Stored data
........
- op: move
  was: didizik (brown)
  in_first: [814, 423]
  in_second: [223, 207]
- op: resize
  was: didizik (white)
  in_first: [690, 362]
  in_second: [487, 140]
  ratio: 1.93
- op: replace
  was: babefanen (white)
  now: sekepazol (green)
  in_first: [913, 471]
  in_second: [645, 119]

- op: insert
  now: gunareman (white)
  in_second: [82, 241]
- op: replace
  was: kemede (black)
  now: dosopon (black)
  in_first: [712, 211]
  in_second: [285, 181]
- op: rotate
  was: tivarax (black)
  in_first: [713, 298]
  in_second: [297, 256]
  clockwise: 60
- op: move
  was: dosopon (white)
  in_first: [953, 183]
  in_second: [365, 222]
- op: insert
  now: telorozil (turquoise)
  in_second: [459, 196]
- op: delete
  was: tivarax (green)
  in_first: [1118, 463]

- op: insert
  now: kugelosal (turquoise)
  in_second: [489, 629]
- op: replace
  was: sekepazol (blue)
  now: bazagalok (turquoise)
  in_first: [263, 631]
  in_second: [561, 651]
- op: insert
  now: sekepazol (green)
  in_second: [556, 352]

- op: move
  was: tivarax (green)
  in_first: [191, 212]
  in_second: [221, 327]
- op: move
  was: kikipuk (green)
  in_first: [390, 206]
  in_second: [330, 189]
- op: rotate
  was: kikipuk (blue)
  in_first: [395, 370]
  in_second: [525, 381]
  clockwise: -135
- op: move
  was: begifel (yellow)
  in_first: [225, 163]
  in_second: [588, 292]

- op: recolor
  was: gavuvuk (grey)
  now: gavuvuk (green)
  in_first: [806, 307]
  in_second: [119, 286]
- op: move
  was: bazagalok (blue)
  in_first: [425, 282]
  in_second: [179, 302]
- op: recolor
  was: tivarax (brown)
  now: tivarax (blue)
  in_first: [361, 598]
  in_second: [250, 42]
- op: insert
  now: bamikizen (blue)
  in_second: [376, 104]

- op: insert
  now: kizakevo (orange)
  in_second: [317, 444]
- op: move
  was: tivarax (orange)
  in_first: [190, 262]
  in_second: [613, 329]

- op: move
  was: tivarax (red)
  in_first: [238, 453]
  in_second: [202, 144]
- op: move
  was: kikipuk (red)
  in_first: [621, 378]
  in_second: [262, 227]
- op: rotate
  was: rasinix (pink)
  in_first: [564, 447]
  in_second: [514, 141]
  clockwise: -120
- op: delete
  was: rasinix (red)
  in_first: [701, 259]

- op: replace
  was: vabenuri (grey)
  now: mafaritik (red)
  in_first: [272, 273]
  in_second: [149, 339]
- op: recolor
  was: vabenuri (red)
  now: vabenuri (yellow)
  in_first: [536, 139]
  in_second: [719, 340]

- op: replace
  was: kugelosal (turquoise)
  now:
........
What is being asked
The entries are to be repeated exactly, with nothing altered.

Result
- op: move
  was: didizik (brown)
  in_first: [814, 423]
  in_second: [223, 207]
- op: resize
  was: didizik (white)
  in_first: [690, 362]
  in_second: [487, 140]
  ratio: 1.93
- op: replace
  was: babefanen (white)
  now: sekepazol (green)
  in_first: [913, 471]
  in_second: [645, 119]

- op: insert
  now: gunareman (white)
  in_second: [82, 241]
- op: replace
  was: kemede (black)
  now: dosopon (black)
  in_first: [712, 211]
  in_second: [285, 181]
- op: rotate
  was: tivarax (black)
  in_first: [713, 298]
  in_second: [297, 256]
  clockwise: 60
- op: move
  was: dosopon (white)
  in_first: [953, 183]
  in_second: [365, 222]
- op: insert
  now: telorozil (turquoise)
  in_second: [459, 196]
- op: delete
  was: tivarax (green)
  in_first: [1118, 463]

- op: insert
  now: kugelosal (turquoise)
  in_second: [489, 629]
- op: replace
  was: sekepazol (blue)
  now: bazagalok (turquoise)
  in_first: [263, 631]
  in_second: [561, 651]
- op: insert
  now: sekepazol (green)
  in_second: [556, 352]

- op: move
  was: tivarax (green)
  in_first: [191, 212]
  in_second: [221, 327]
- op: move
  was: kikipuk (green)
  in_first: [390, 206]
  in_second: [330, 189]
- op: rotate
  was: kikipuk (blue)
  in_first: [395, 370]
  in_second: [525, 381]
  clockwise: -135
- op: move
  was: begifel (yellow)
  in_first: [225, 163]
  in_second: [588, 292]

- op: recolor
  was: gavuvuk (grey)
  now: gavuvuk (green)
  in_first: [806, 307]
  in_second: [119, 286]
- op: move
  was: bazagalok (blue)
  in_first: [425, 282]
  in_second: [179, 302]
- op: recolor
  was: tivarax (brown)
  now: tivarax (blue)
  in_first: [361, 598]
  in_second: [250, 42]
- op: insert
  now: bamikizen (blue)
  in_second: [376, 104]

- op: insert
  now: kizakevo (orange)
  in_second: [317, 444]
- op: move
  was: tivarax (orange)
  in_first: [190, 262]
  in_second: [613, 329]

- op: move
  was: tivarax (red)
  in_first: [238, 453]
  in_second: [202, 144]
- op: move
  was: kikipuk (red)
  in_first: [621, 378]
  in_second: [262, 227]
- op: rotate
  was: rasinix (pink)
  in_first: [564, 447]
  in_second: [514, 141]
  clockwise: -120
- op: delete
  was: rasinix (red)
  in_first: [701, 259]

- op: replace
  was: vabenuri (grey)
  now: mafaritik (red)
  in_first: [272, 273]
  in_second: [149, 339]
- op: recolor
  was: vabenuri (red)
  now: vabenuri (yellow)
  in_first: [536, 139]
  in_second: [719, 340]

- op: replace
  was: kugelosal (turquoise)
  now:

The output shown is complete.